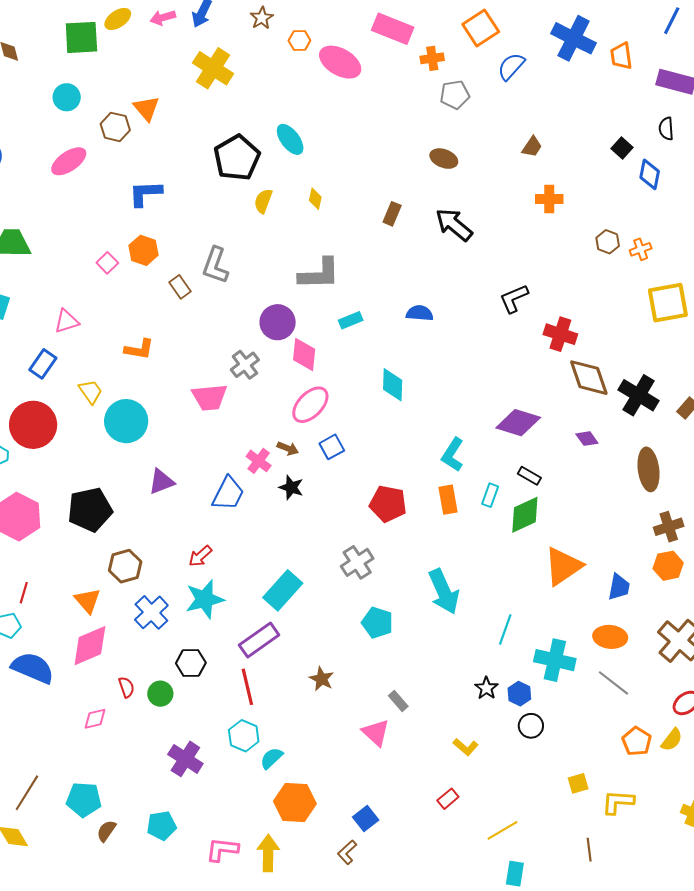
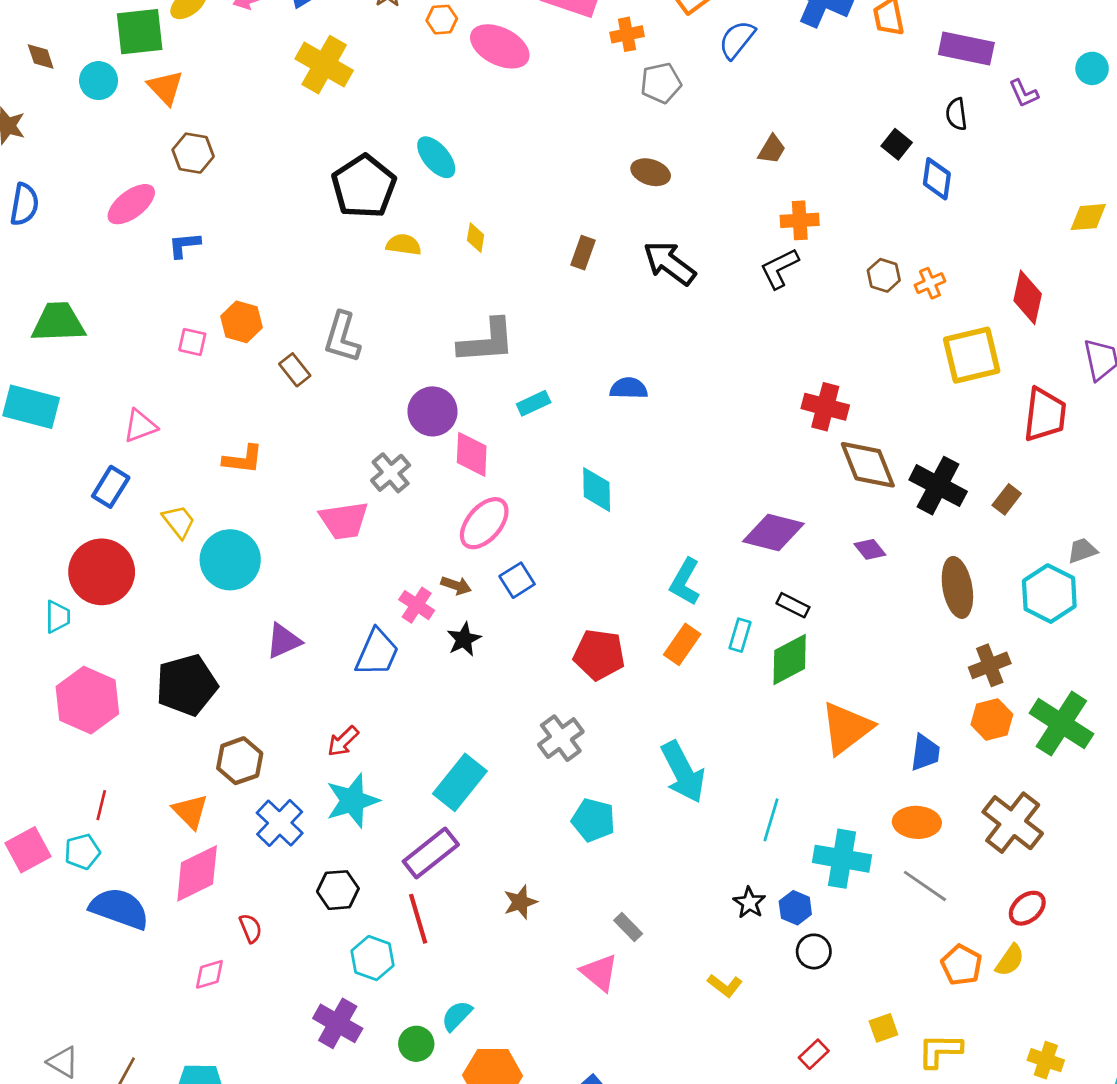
cyan circle: (67, 97) -> (99, 81), moved
orange triangle: (146, 108) -> (165, 88), moved
blue L-shape: (145, 193) -> (184, 245), moved, size x0.7
yellow semicircle: (263, 201) -> (404, 245), turned 80
pink square: (107, 263) -> (192, 342), turned -30
black L-shape: (514, 299) -> (779, 268), moved
black star: (291, 487) -> (464, 639), turned 30
orange rectangle: (448, 500) -> (682, 644), turned 48
brown star: (322, 679) -> (520, 902), turned 30
green circle: (160, 694) -> (416, 1044), moved
cyan hexagon: (244, 736) -> (373, 958), moved
red rectangle: (448, 799) -> (814, 1054), moved

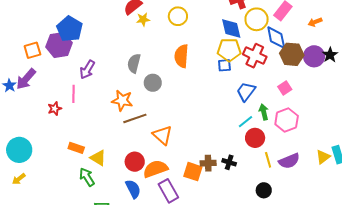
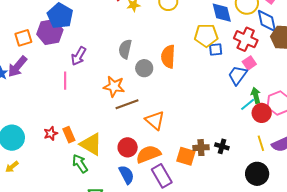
yellow pentagon: (229, 50) -> (206, 35), moved
orange semicircle: (181, 56) -> (168, 57), moved
pink square: (285, 88) -> (249, 63), moved
red star: (55, 109) -> (51, 133), moved
cyan line: (246, 122) -> (248, 104), moved
red circle: (255, 138) -> (262, 113), moved
orange rectangle: (76, 148) -> (69, 135), turned 49
yellow triangle: (98, 158) -> (91, 144), size x1.4
black circle: (264, 190) -> (257, 174), size x1.5

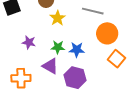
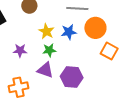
yellow star: (58, 18) -> (46, 31), moved
blue star: (77, 50) -> (69, 32), moved

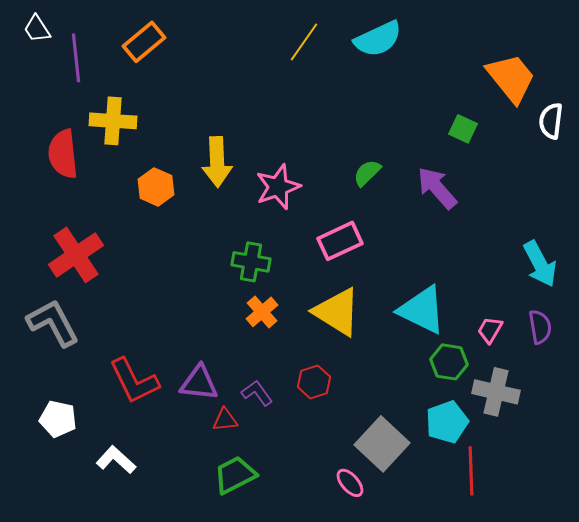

= = = = = = =

What to work on – Leave the pictures behind and transcribe every record above exactly.

Output of the task –
cyan circle: (67, 97) -> (99, 81), moved
orange triangle: (146, 108) -> (165, 88), moved
blue L-shape: (145, 193) -> (184, 245), moved, size x0.7
yellow semicircle: (263, 201) -> (404, 245), turned 80
pink square: (107, 263) -> (192, 342), turned -30
black L-shape: (514, 299) -> (779, 268), moved
black star: (291, 487) -> (464, 639), turned 30
orange rectangle: (448, 500) -> (682, 644), turned 48
brown star: (322, 679) -> (520, 902), turned 30
green circle: (160, 694) -> (416, 1044), moved
cyan hexagon: (244, 736) -> (373, 958), moved
red rectangle: (448, 799) -> (814, 1054), moved

yellow pentagon: (229, 50) -> (206, 35), moved
orange semicircle: (181, 56) -> (168, 57), moved
pink square: (285, 88) -> (249, 63), moved
red star: (55, 109) -> (51, 133), moved
cyan line: (246, 122) -> (248, 104), moved
red circle: (255, 138) -> (262, 113), moved
orange rectangle: (76, 148) -> (69, 135), turned 49
yellow triangle: (98, 158) -> (91, 144), size x1.4
black circle: (264, 190) -> (257, 174), size x1.5

yellow star: (58, 18) -> (46, 31), moved
blue star: (77, 50) -> (69, 32), moved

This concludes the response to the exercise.